(Before-and-after scene images)
━━━━━━━━━━━━━━━━━━━━━━━━━━━━━━
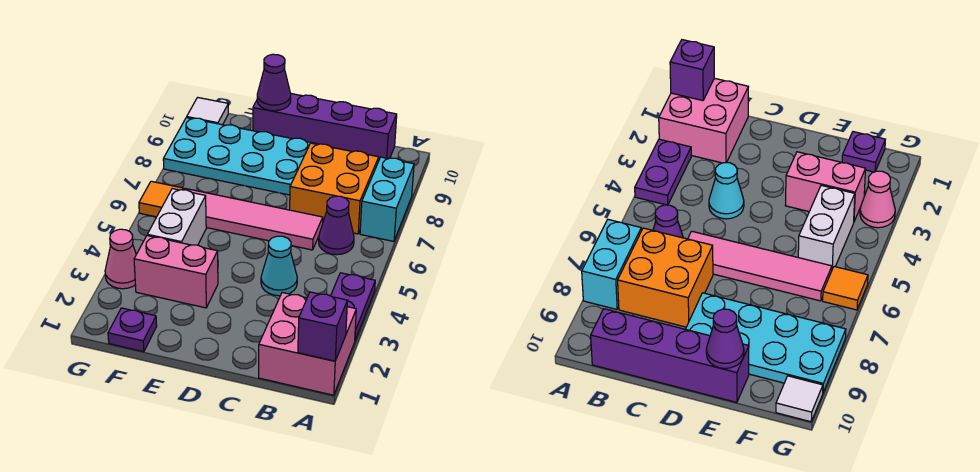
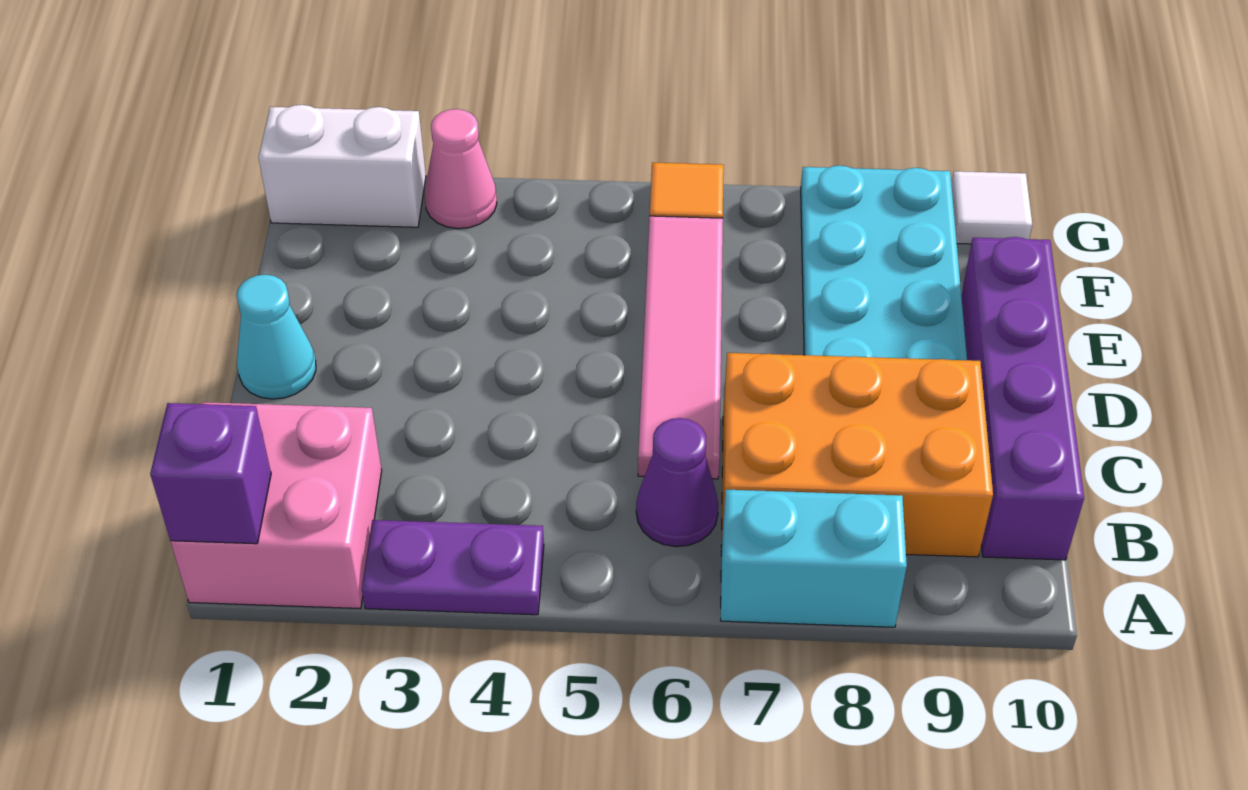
orange brick B7:C8 level 1 -> orange brick B7:C9 level 1
cyan cone C4 level 1 -> cyan cone D1 level 1
pink brick E3:F3 level 1 -> none
purple cone E10 level 2 -> none
purple plate F1 level 1 -> none
white brick F4:F5 level 1 -> white brick G1:G2 level 1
━━━━━━━━━━━━━━━━━━━━━━━━━━━━━━
What needs to be done:
Leave out the pictures and transcribe the entries above exactly.

Written solution:
orange brick B7:C8 level 1 -> orange brick B7:C9 level 1
cyan cone C4 level 1 -> cyan cone D1 level 1
pink brick E3:F3 level 1 -> none
purple cone E10 level 2 -> none
purple plate F1 level 1 -> none
white brick F4:F5 level 1 -> white brick G1:G2 level 1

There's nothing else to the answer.